### Problem
Print each entry in full, word for word, with no pictures in the result.

• • • • •

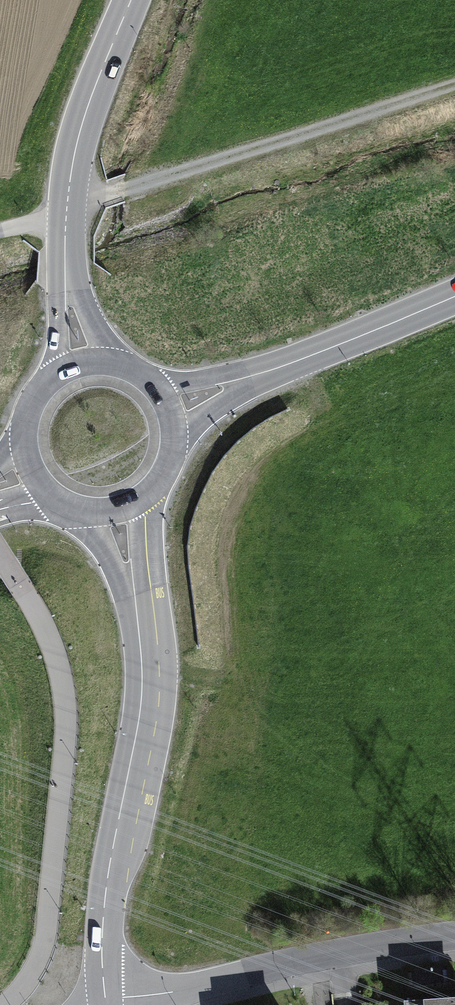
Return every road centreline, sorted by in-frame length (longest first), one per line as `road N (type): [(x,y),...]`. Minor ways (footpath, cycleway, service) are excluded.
road 1 (unclassified): [(105,1004),(104,909),(147,698),(122,509)]
road 2 (tertiary): [(83,365),(68,298),(71,171),(131,0)]
road 3 (residential): [(454,936),(287,963),(109,1004)]
road 4 (secondary): [(168,410),(454,294)]
road 5 (secondary): [(83,365),(53,379),(32,405),(24,438),(32,471)]
road 6 (secondary): [(122,509),(167,470),(168,410)]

• • • • •

### Exercise response
Return every road centreline, sorted by in-frame length (longest first), one per line as `road N (type): [(x,y),...]`. Minor ways (footpath, cycleway, service) are excluded.
road 1 (unclassified): [(105,1004),(104,909),(147,698),(122,509)]
road 2 (tertiary): [(83,365),(68,298),(71,171),(131,0)]
road 3 (residential): [(454,936),(287,963),(109,1004)]
road 4 (secondary): [(168,410),(454,294)]
road 5 (secondary): [(83,365),(53,379),(32,405),(24,438),(32,471)]
road 6 (secondary): [(122,509),(167,470),(168,410)]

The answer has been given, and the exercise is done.